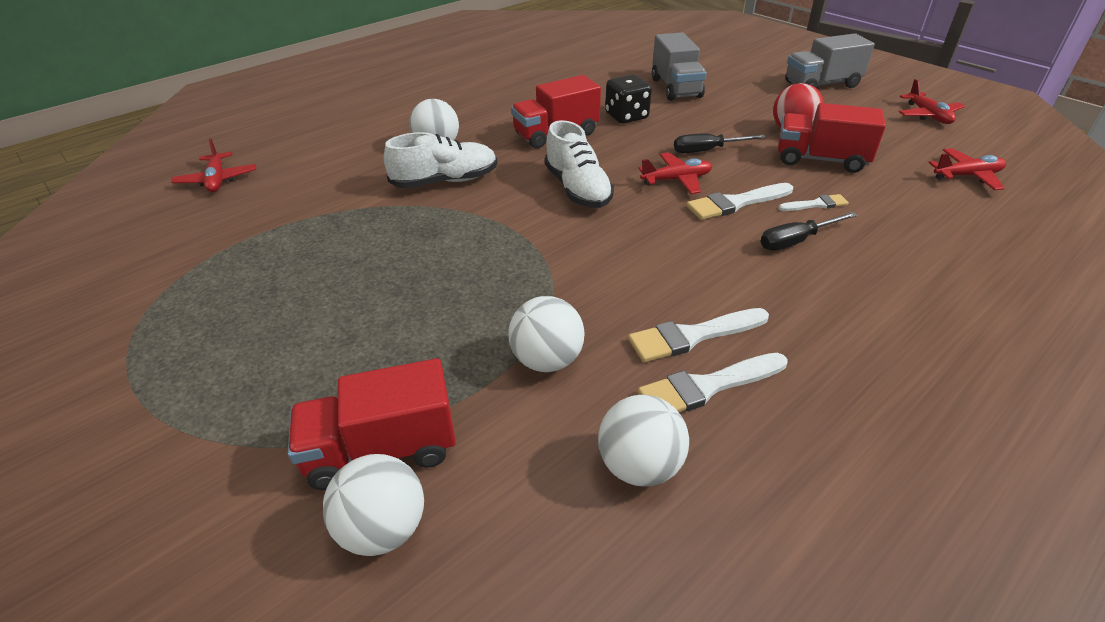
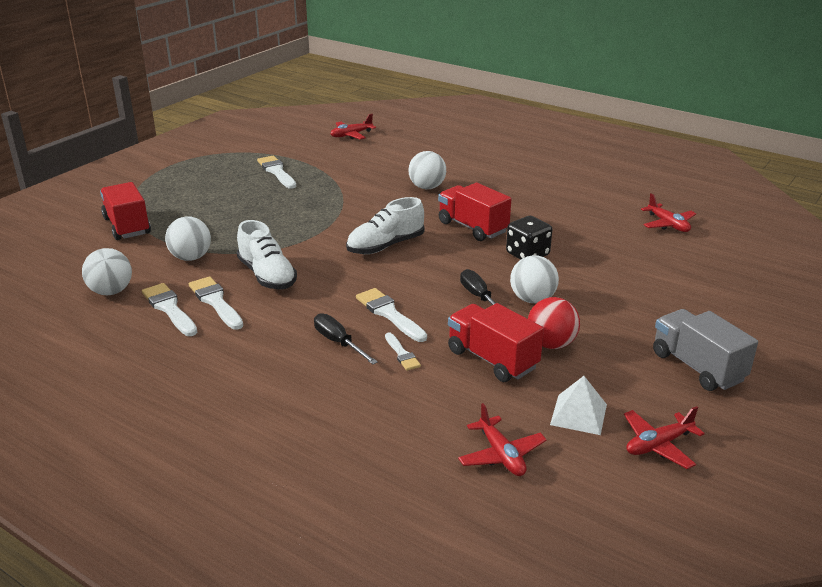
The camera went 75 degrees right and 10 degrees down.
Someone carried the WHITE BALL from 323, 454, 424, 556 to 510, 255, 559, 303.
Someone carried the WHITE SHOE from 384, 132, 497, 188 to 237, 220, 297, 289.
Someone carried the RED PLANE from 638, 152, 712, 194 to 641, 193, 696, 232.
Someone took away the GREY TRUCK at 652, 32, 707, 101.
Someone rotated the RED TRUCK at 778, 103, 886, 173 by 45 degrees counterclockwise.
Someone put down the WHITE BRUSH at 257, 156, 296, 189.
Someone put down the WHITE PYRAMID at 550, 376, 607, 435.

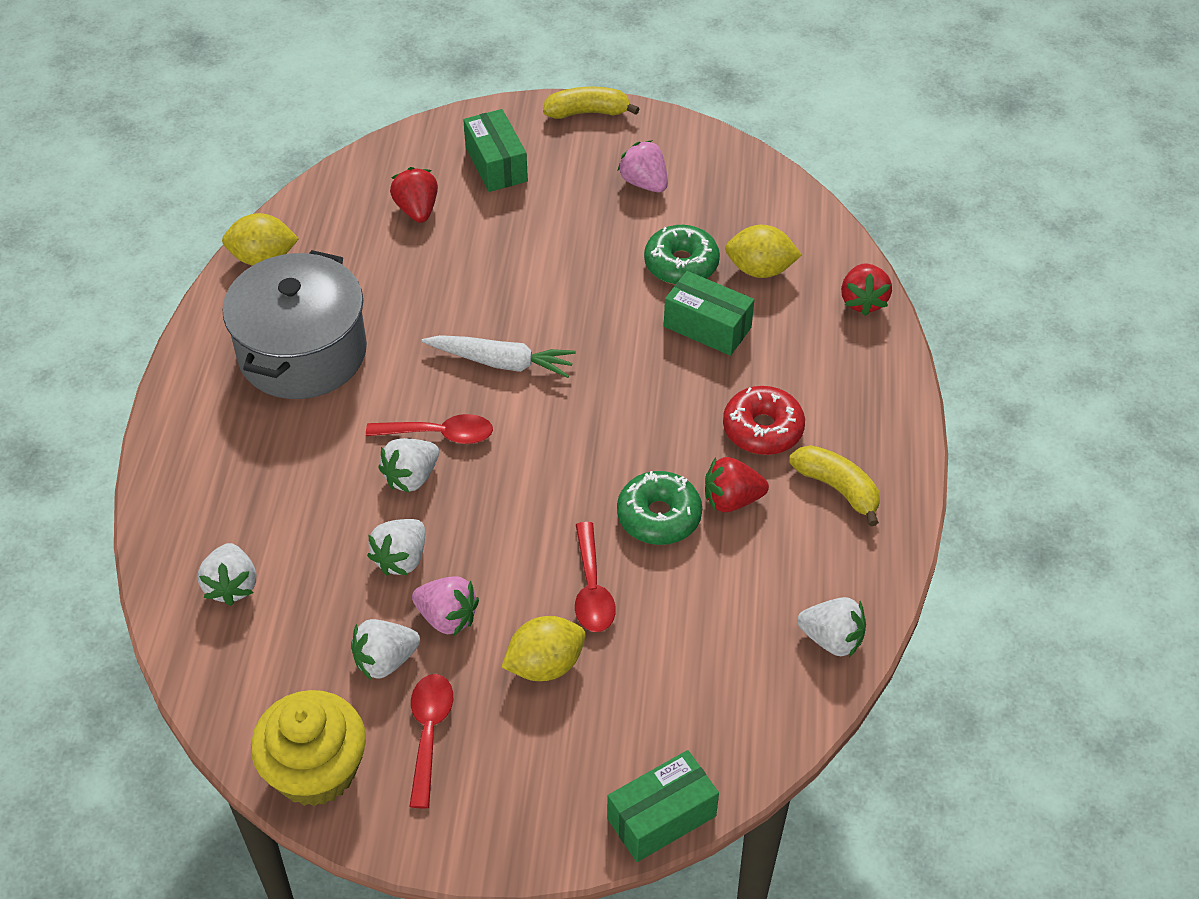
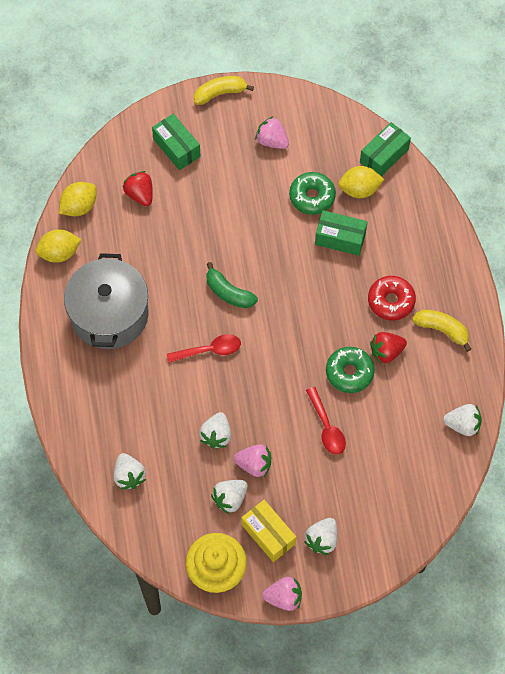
The camera went 15 degrees left and 15 degrees up.
Someone carried the WHITE STRAWBERRY from 379, 438, 439, 493 to 304, 518, 337, 555.
Someone swapped the RED SPOON at 409, 674, 453, 808 for the YELLOW BOX at 242, 500, 296, 562.
Someone swapped the WHITE CARROT at 422, 335, 576, 378 for the GREEN BANANA at 206, 262, 258, 308.
Someone carried the YELLOW LEMON from 501, 616, 586, 681 to 59, 182, 97, 216.
Someone carried the GREEN BOX from 607, 750, 719, 862 to 360, 122, 411, 176.
Someone took away the RED STRAWBERRY at 841, 263, 892, 316.
Someone put down the PINK STRAWBERRY at 262, 577, 302, 611.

┄┄┄┄┄┄┄┄┄┄┄┄┄┄┄┄┄┄┄┄

§ Brief: Please return the lines above that run from the line containing "Someone carried the WHITE SHOE" to the line containing "Someone put down the WHITE BRUSH", inclusive, exactly and with no other lines.

§ Solved exercise:
Someone carried the WHITE SHOE from 384, 132, 497, 188 to 237, 220, 297, 289.
Someone carried the RED PLANE from 638, 152, 712, 194 to 641, 193, 696, 232.
Someone took away the GREY TRUCK at 652, 32, 707, 101.
Someone rotated the RED TRUCK at 778, 103, 886, 173 by 45 degrees counterclockwise.
Someone put down the WHITE BRUSH at 257, 156, 296, 189.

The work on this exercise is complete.